◆ GOAL OF THE EXERCISE ◆
Begin at the line containing "pink arrow: (155, 307) -> (84, 136), moved" in the data below and go on through the line containing "black triangle: (23, 406) -> (20, 192), moved", repeating each line exactly; include both ends and no other line.

◆ TASK MATERIAL ◆
=======

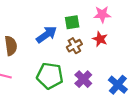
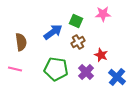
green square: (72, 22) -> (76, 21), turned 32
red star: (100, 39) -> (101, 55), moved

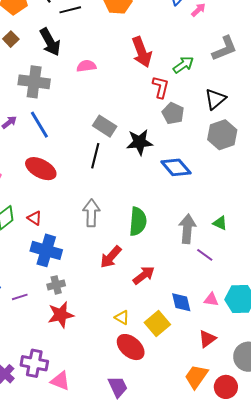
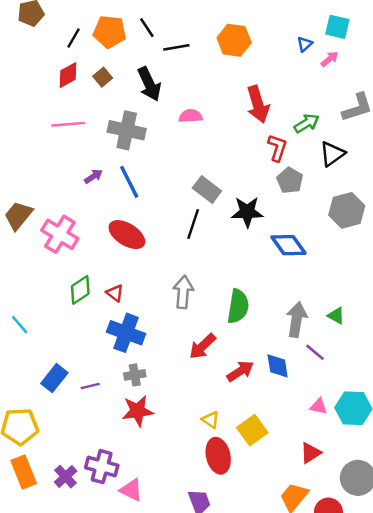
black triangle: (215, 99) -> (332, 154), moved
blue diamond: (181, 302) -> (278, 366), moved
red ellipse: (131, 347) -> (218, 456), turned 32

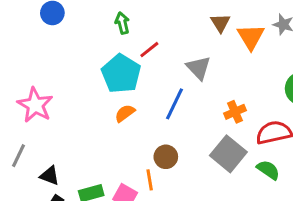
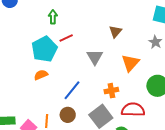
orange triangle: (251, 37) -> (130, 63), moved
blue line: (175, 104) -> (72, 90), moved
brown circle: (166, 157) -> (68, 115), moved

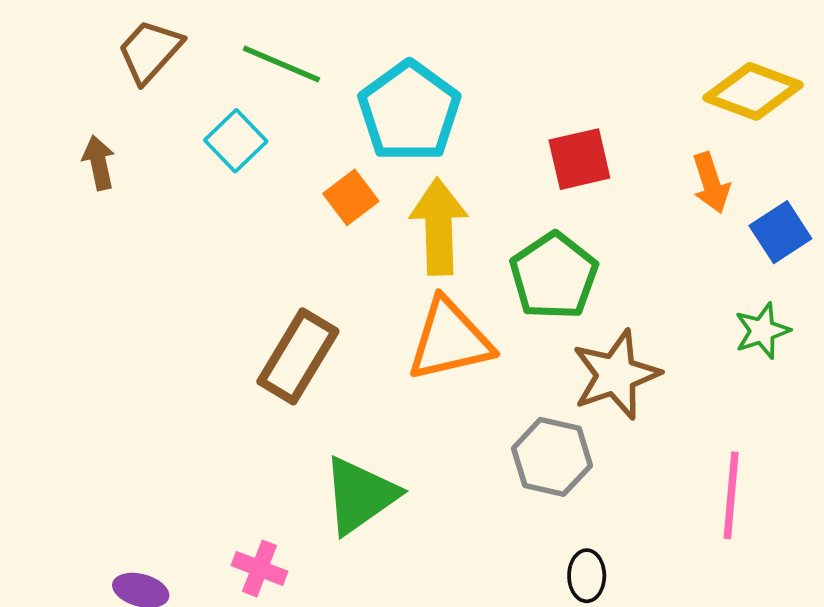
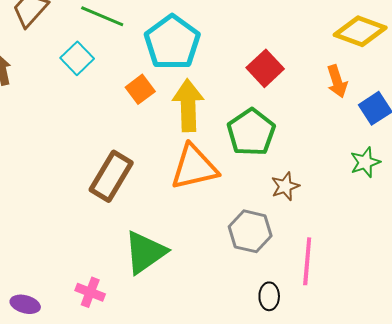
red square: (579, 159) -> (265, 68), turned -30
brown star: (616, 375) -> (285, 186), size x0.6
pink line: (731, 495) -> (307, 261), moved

=======

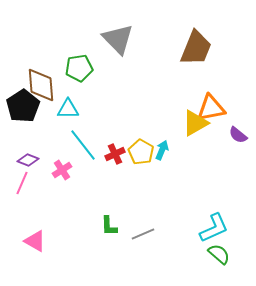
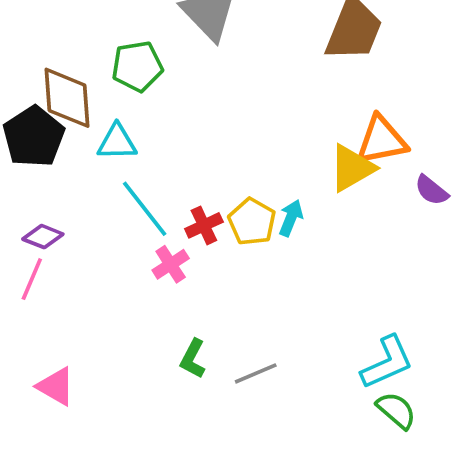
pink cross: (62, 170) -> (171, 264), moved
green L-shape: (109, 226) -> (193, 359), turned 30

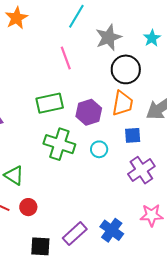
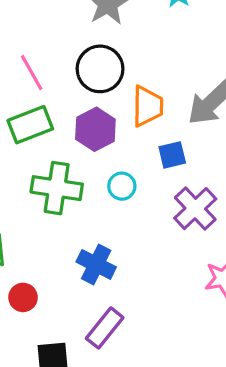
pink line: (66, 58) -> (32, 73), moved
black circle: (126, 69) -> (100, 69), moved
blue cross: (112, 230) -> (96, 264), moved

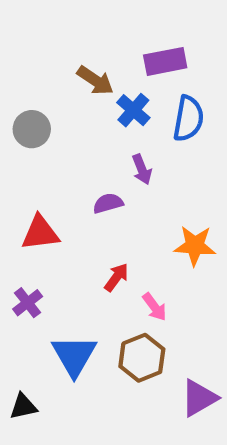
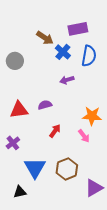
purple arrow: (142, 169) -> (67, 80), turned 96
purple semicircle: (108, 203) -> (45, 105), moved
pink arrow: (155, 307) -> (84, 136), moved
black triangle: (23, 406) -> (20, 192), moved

=======

◆ RESPONSE TO THE EXERCISE ◆
pink arrow: (155, 307) -> (84, 136), moved
black triangle: (23, 406) -> (20, 192), moved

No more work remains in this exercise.